Using the data below, count the lines that carry the string "moved" and write only the count.

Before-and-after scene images

-- -- --

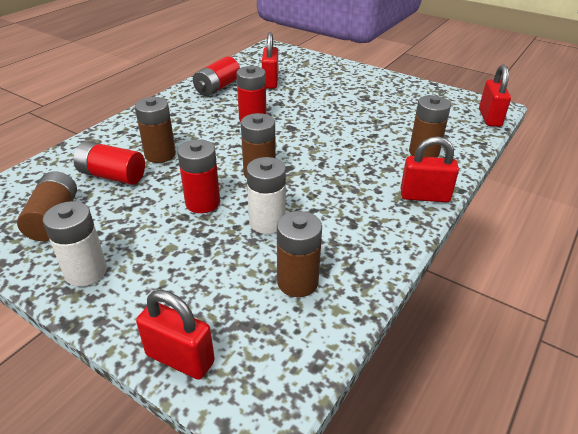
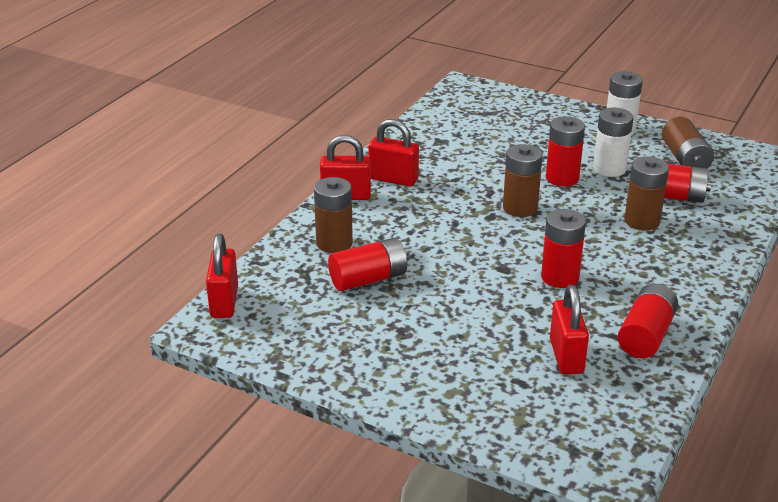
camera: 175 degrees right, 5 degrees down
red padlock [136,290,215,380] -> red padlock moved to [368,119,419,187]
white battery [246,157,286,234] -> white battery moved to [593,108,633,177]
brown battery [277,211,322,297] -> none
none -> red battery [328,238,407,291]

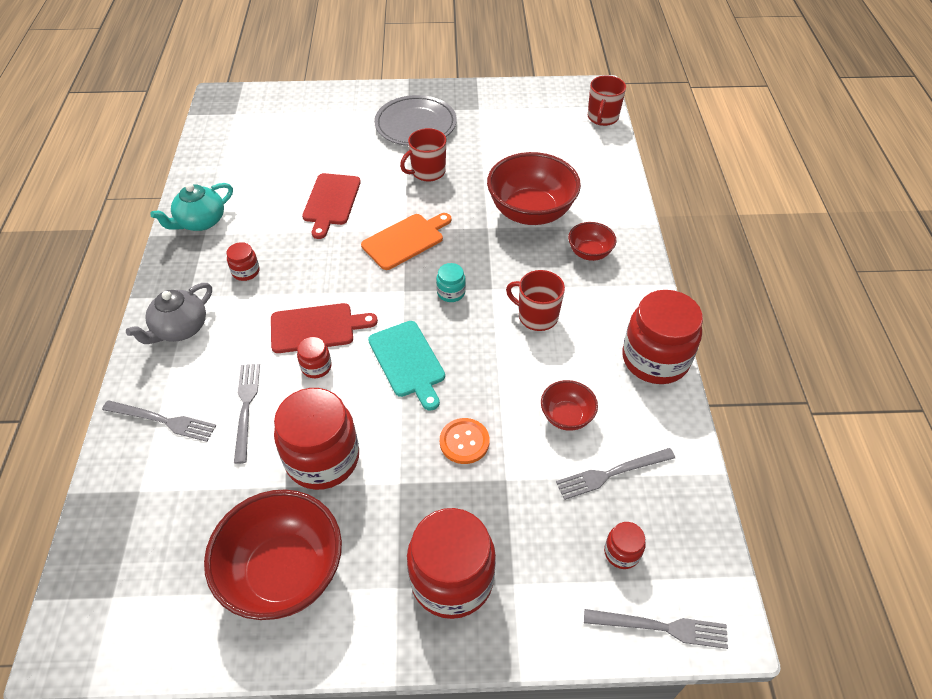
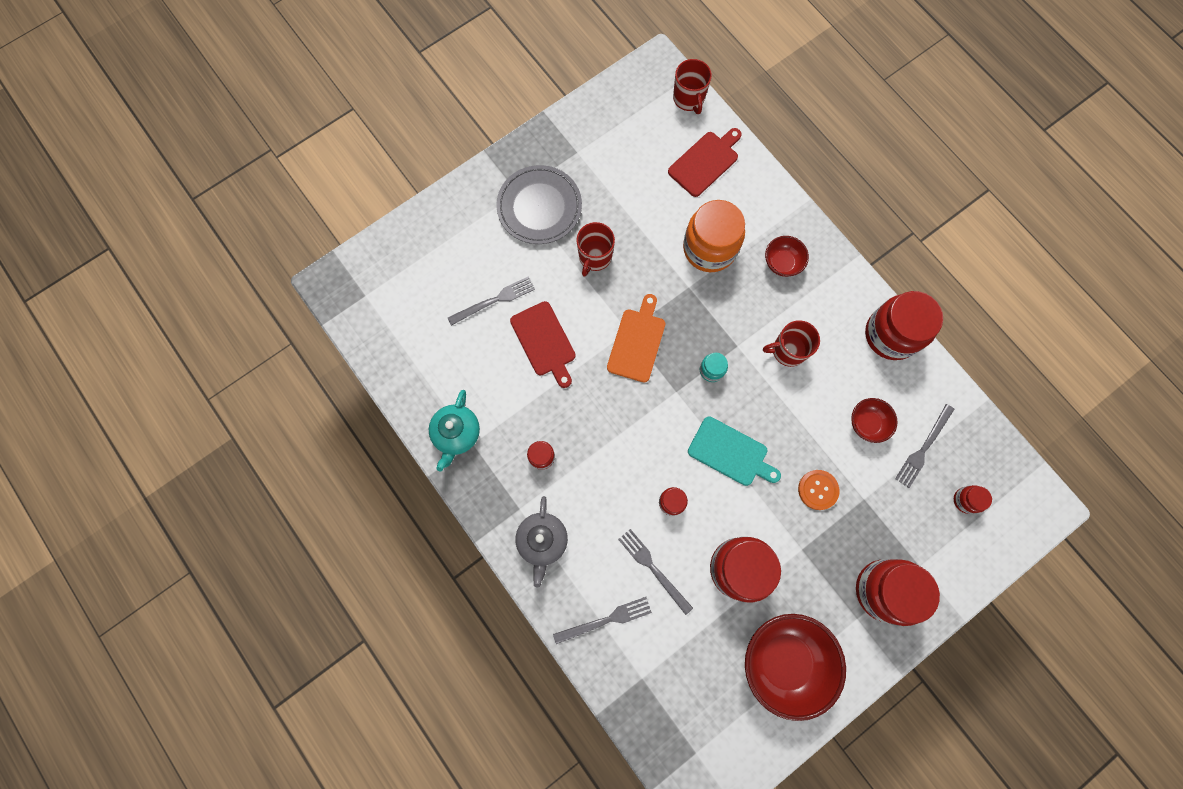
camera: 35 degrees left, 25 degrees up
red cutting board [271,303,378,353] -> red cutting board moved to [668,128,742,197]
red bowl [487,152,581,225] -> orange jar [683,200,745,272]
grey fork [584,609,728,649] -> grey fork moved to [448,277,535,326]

-- -- --

[Your response] 4